| Work to be completed |
In the data below, find the line with "grey dice: 11 -> 15" and the line with "black light bulb: 13 -> 11", then restate both and every line between them exactly, minus the pictures.

| Dataset excerpts |
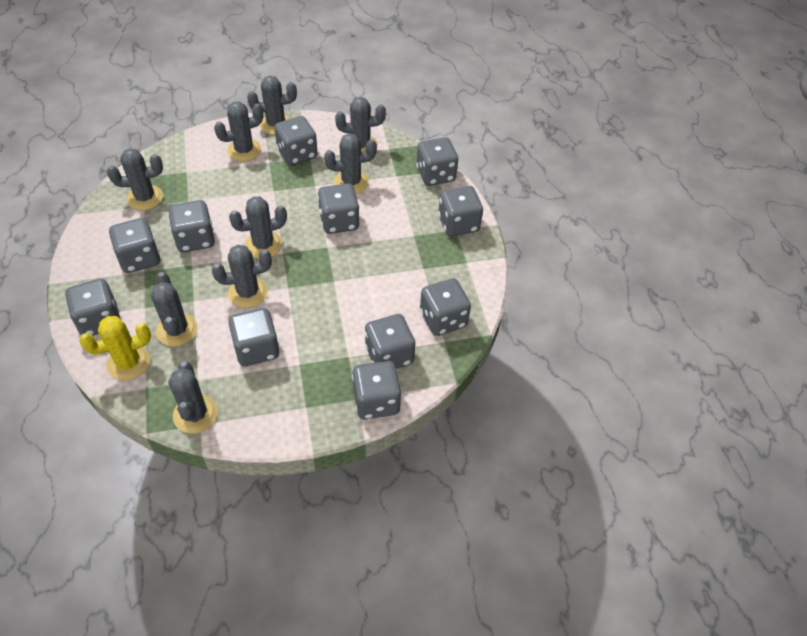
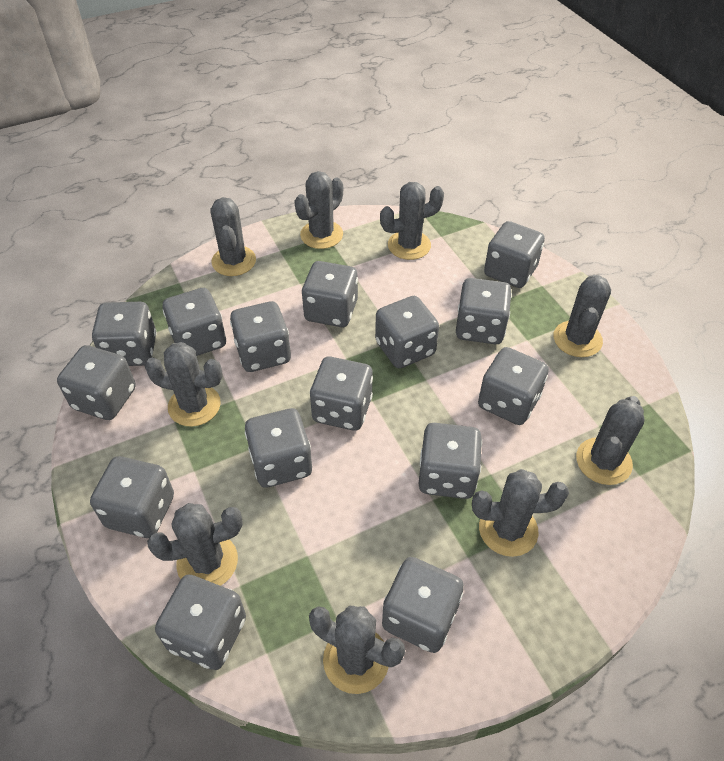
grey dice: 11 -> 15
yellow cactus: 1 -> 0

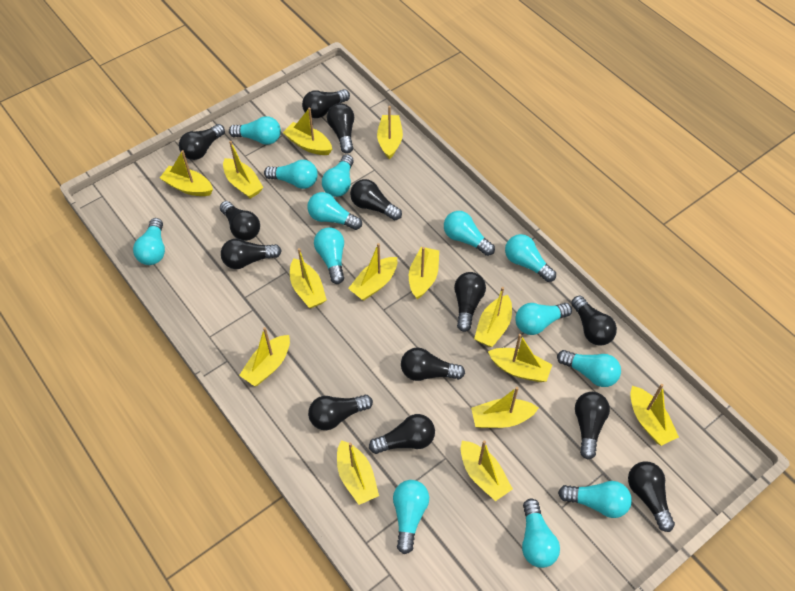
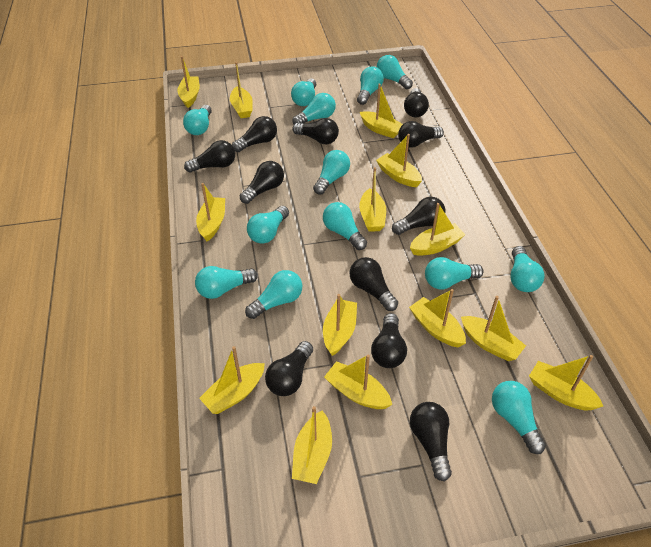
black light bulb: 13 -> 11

---

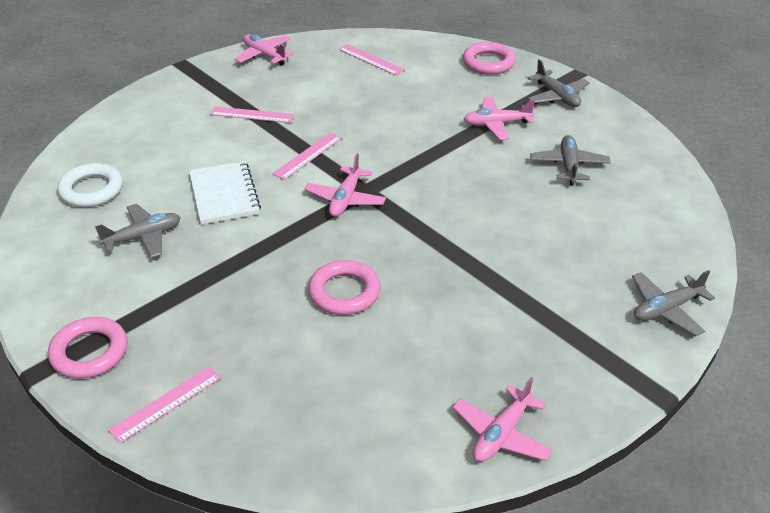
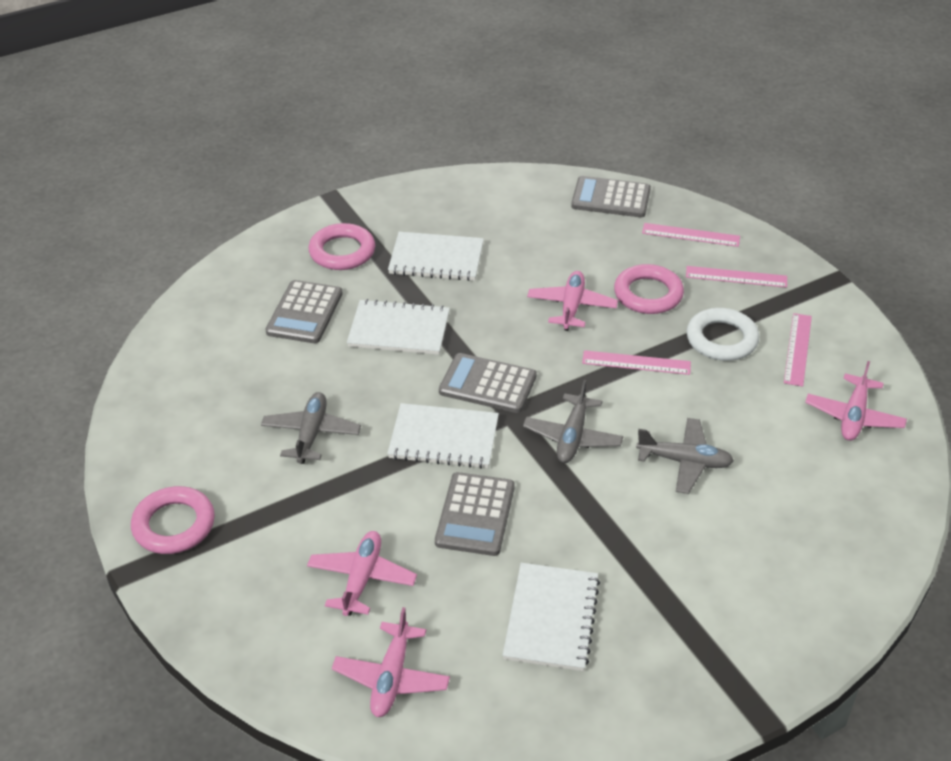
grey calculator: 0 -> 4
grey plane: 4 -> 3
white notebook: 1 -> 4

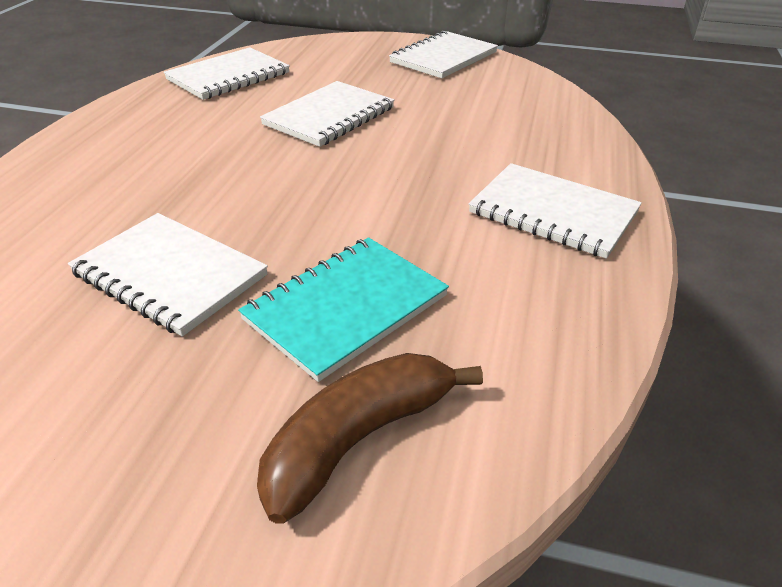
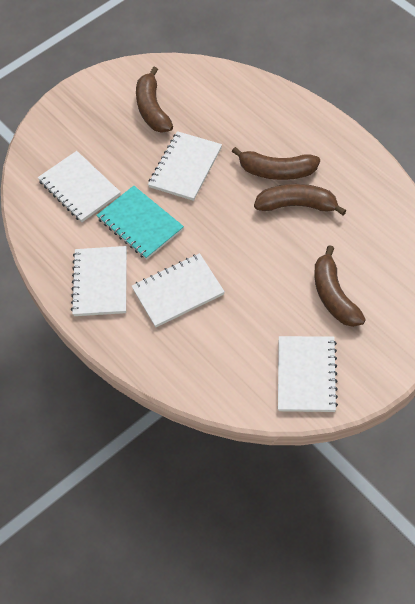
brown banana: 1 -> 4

| Solution to the problem |
grey dice: 11 -> 15
yellow cactus: 1 -> 0

black light bulb: 13 -> 11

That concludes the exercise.